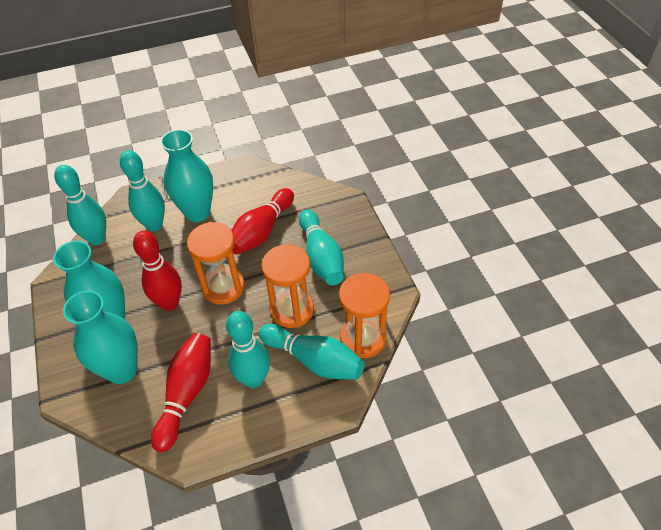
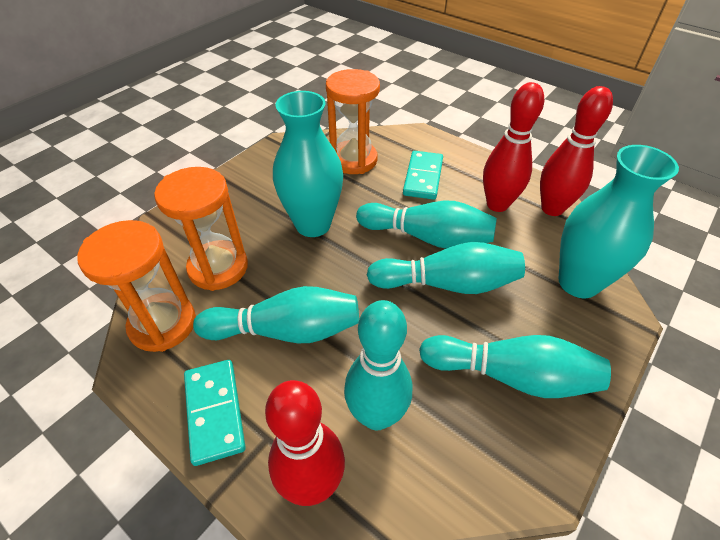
turquoise domino: 0 -> 2
turquoise vase: 3 -> 2

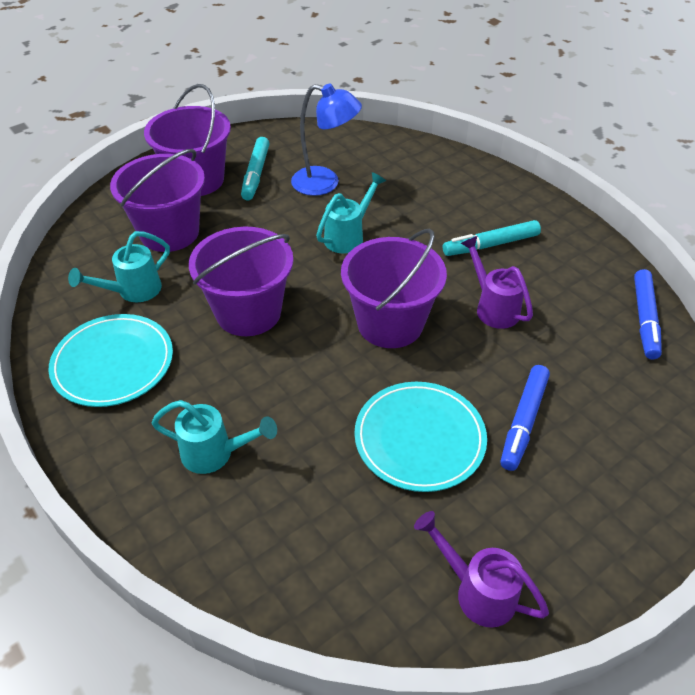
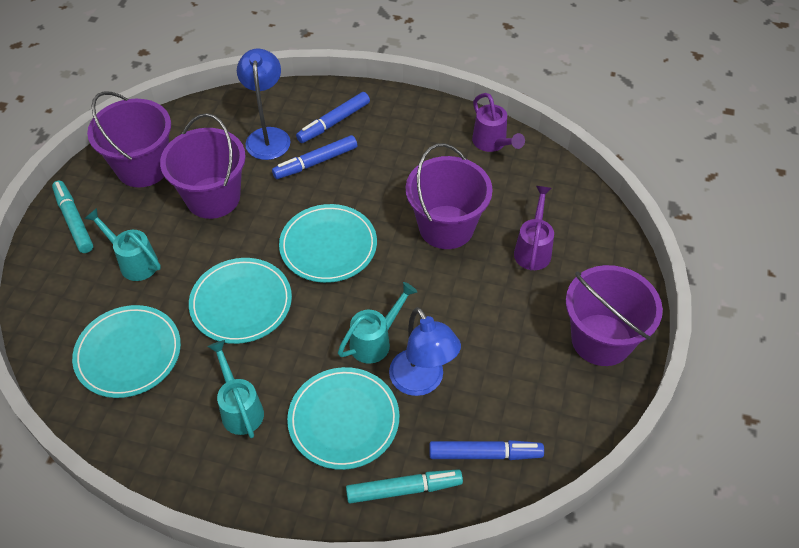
blue lamp: 1 -> 2
blue marker: 2 -> 3
turquoise plate: 2 -> 4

## Problem description
Only a number should come back: the count of lines above that include "turquoise".

## Answer for the task
3